### [Action item]
Only the lines from the one with "blue headphones: 6 -> 8" through the end of the material are wanted, copied exactly and with the pictures left out.

### [Exercise input]
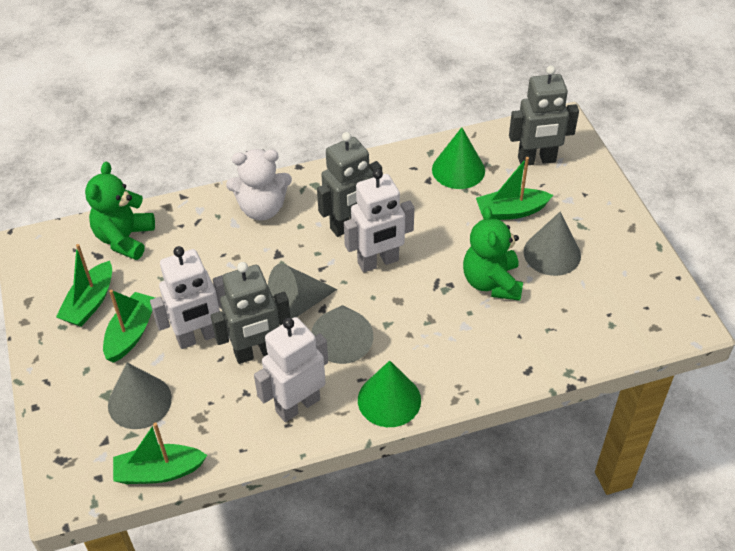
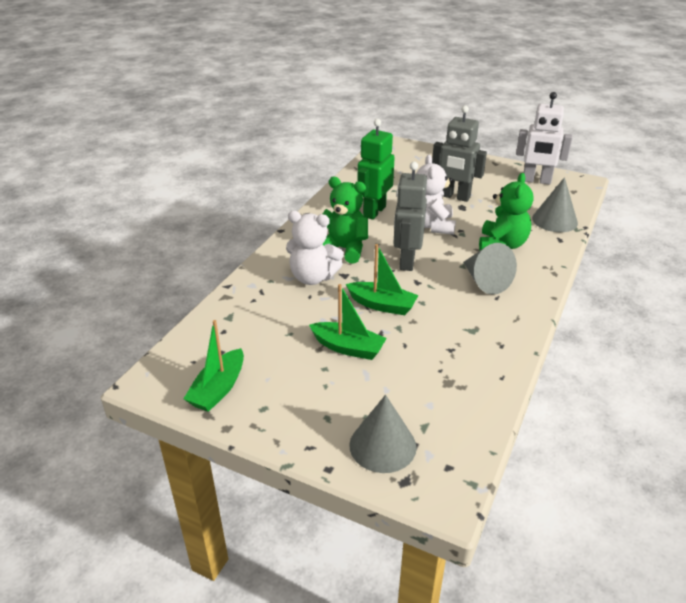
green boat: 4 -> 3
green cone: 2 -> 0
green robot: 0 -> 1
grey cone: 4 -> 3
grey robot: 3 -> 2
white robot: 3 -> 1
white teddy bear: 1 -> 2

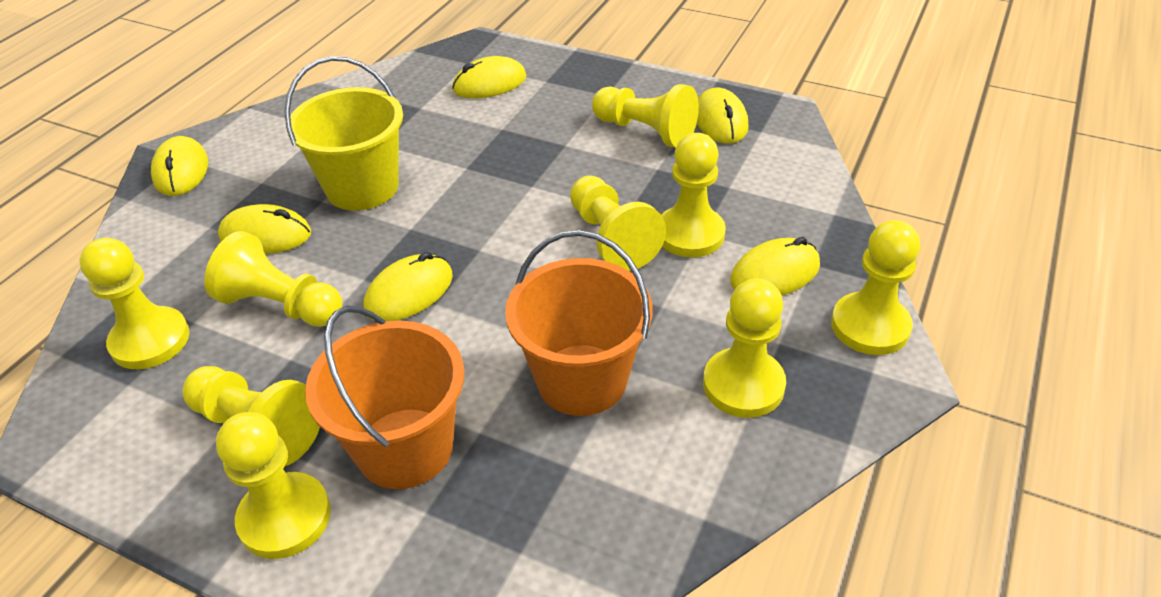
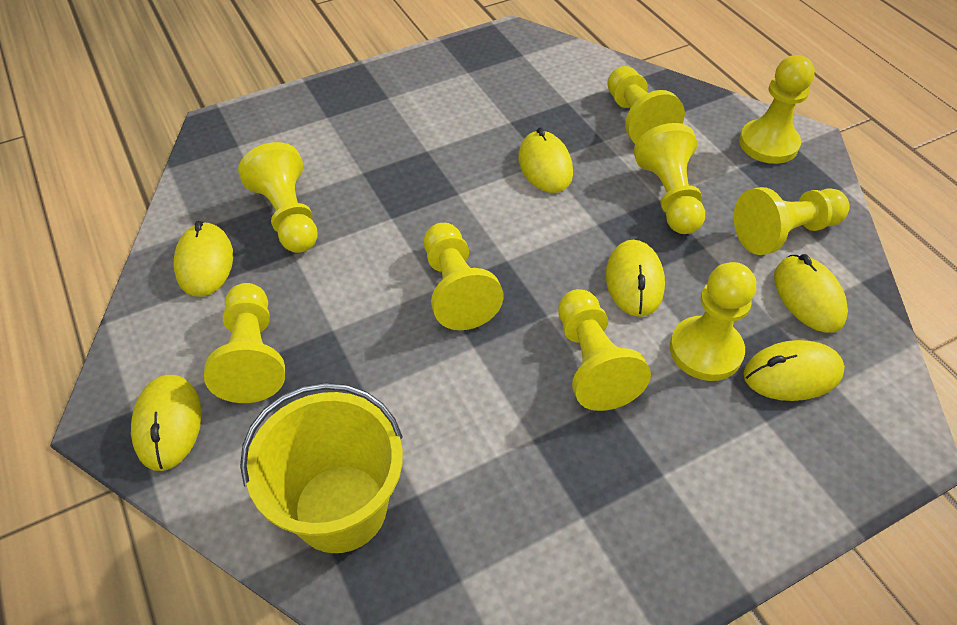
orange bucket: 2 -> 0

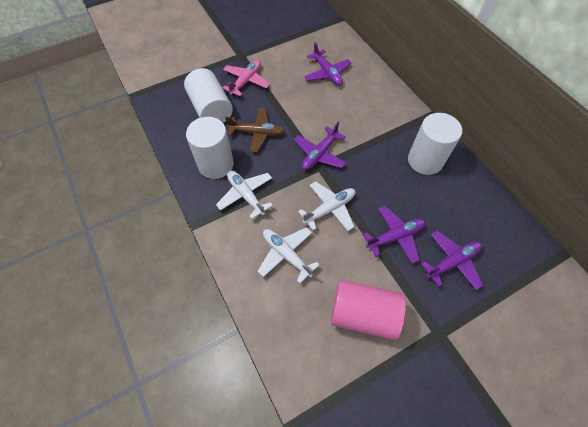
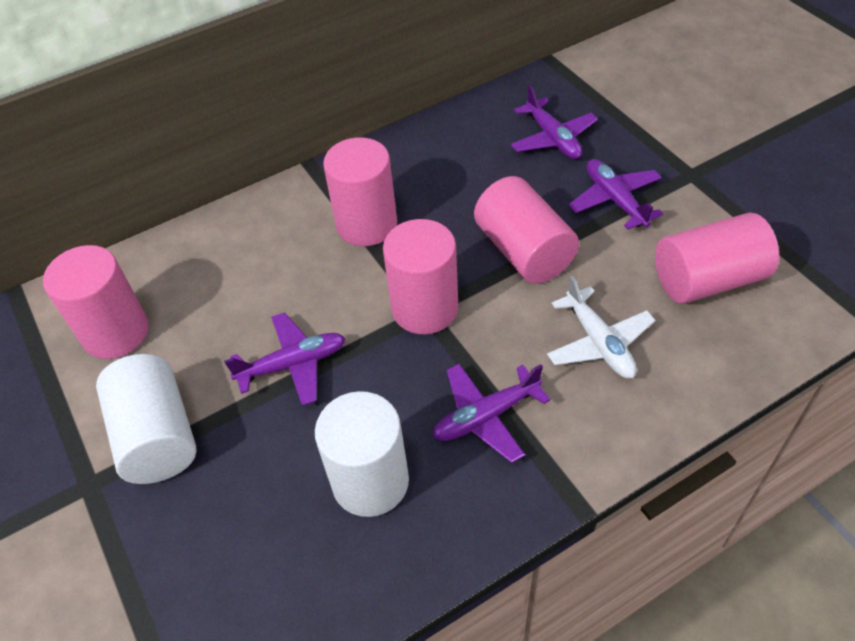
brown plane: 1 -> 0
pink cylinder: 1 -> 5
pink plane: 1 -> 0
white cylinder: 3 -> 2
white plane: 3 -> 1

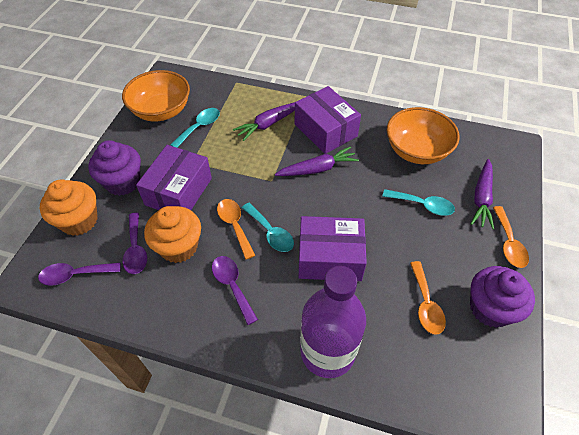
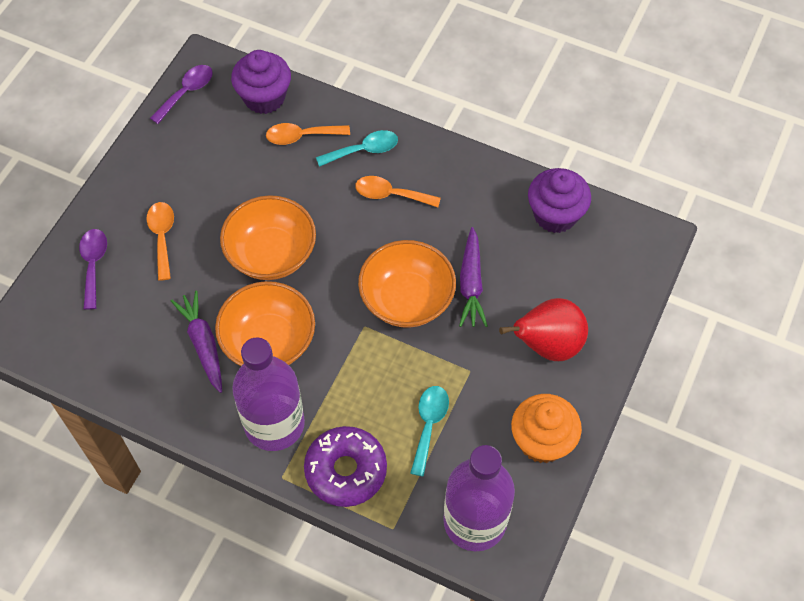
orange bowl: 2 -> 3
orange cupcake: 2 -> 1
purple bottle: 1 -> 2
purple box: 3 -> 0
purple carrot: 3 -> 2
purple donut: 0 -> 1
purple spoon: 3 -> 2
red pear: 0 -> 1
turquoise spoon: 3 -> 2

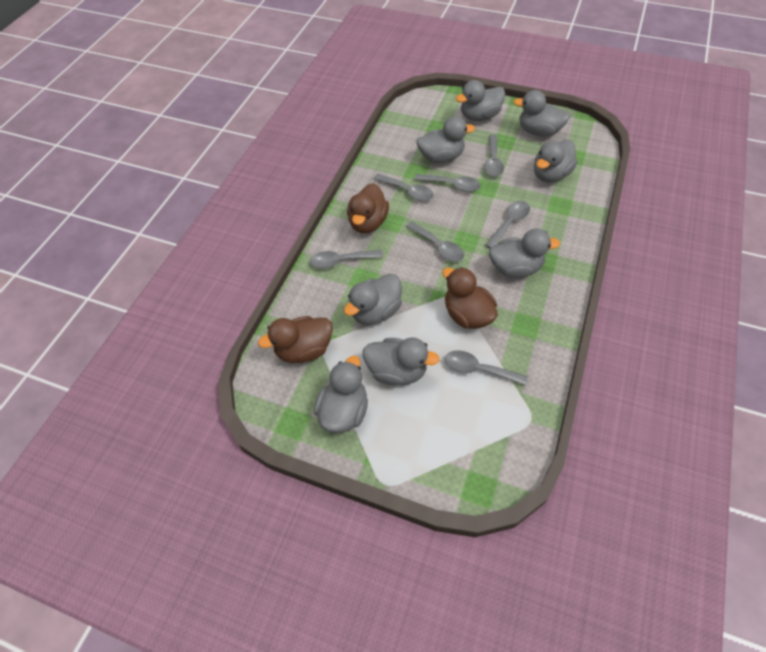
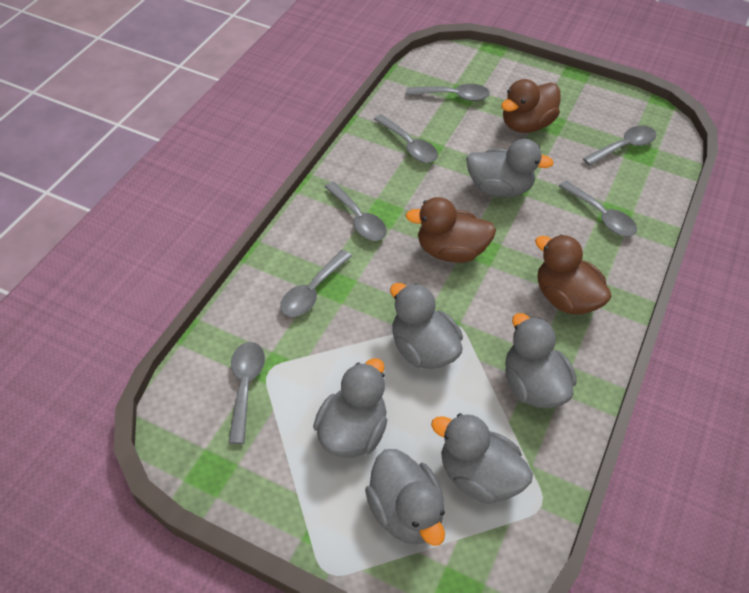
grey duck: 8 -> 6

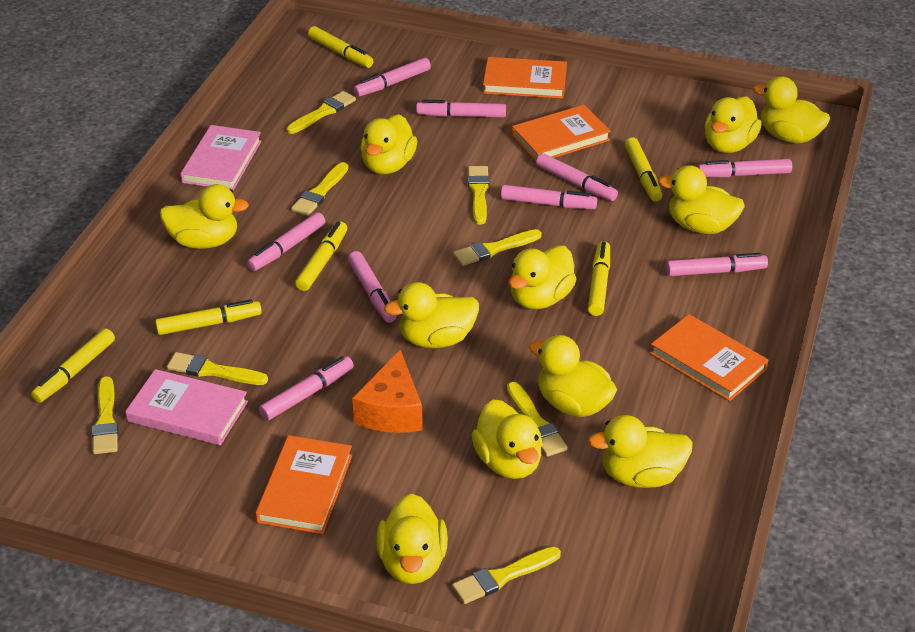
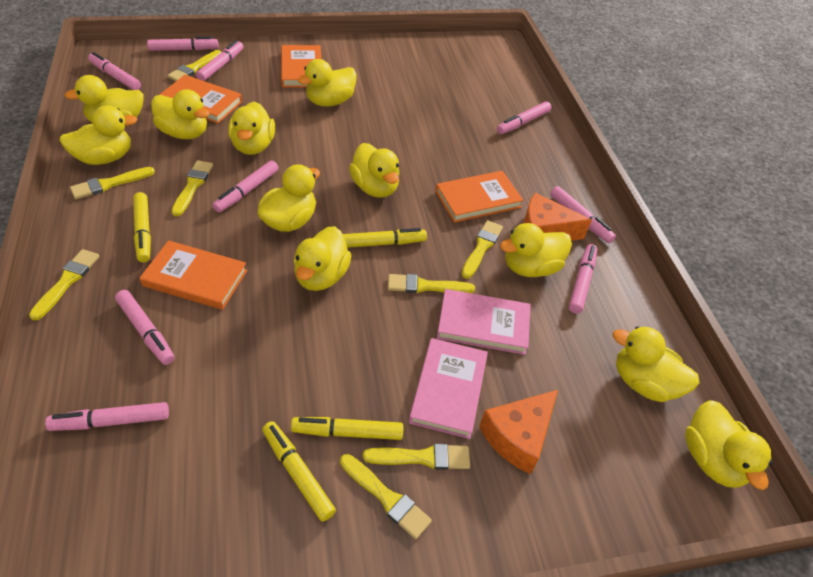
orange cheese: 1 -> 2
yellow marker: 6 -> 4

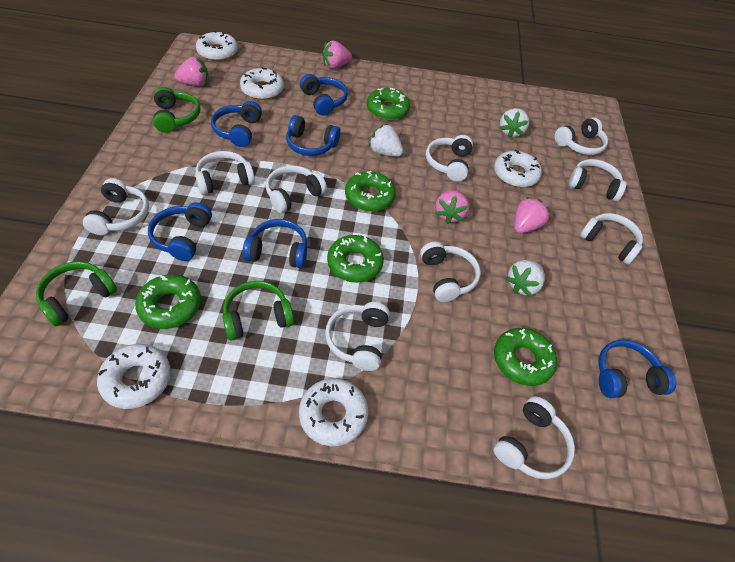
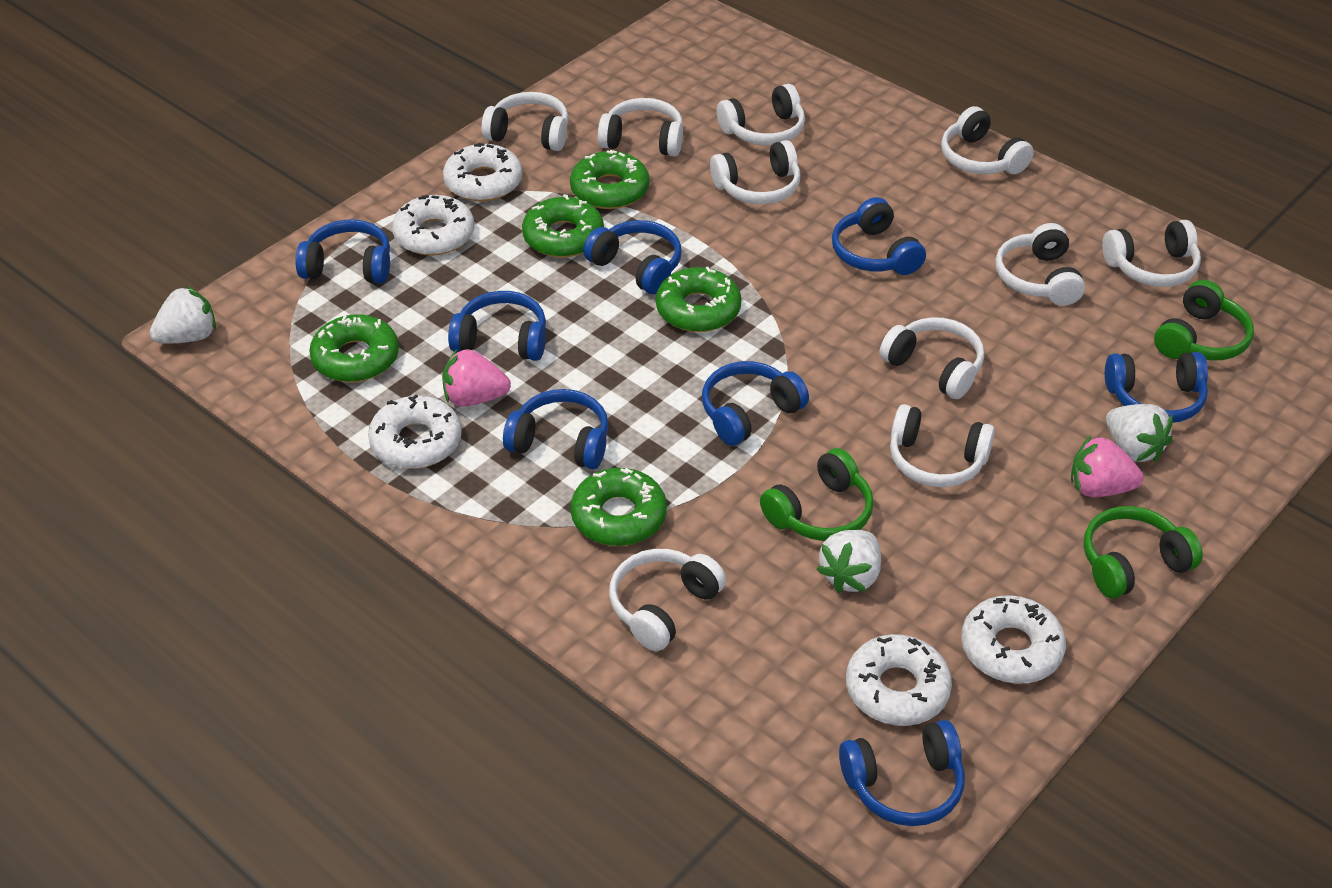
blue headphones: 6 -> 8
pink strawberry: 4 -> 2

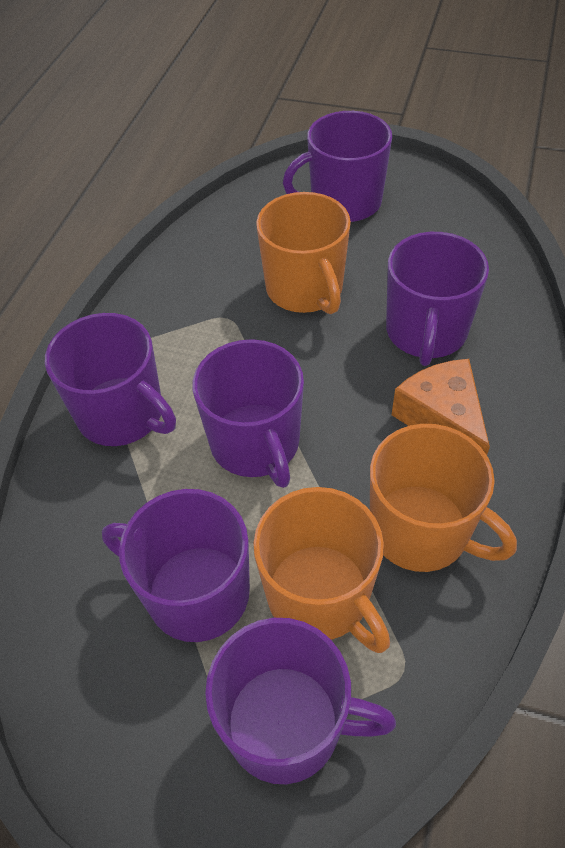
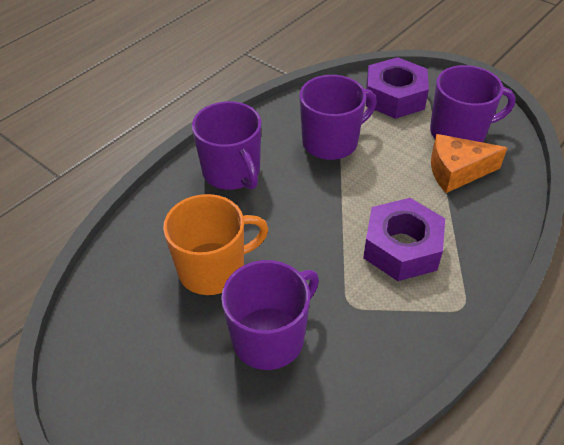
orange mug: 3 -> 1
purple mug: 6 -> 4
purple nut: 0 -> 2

### [The answer]
blue headphones: 6 -> 8
pink strawberry: 4 -> 2

orange mug: 3 -> 1
purple mug: 6 -> 4
purple nut: 0 -> 2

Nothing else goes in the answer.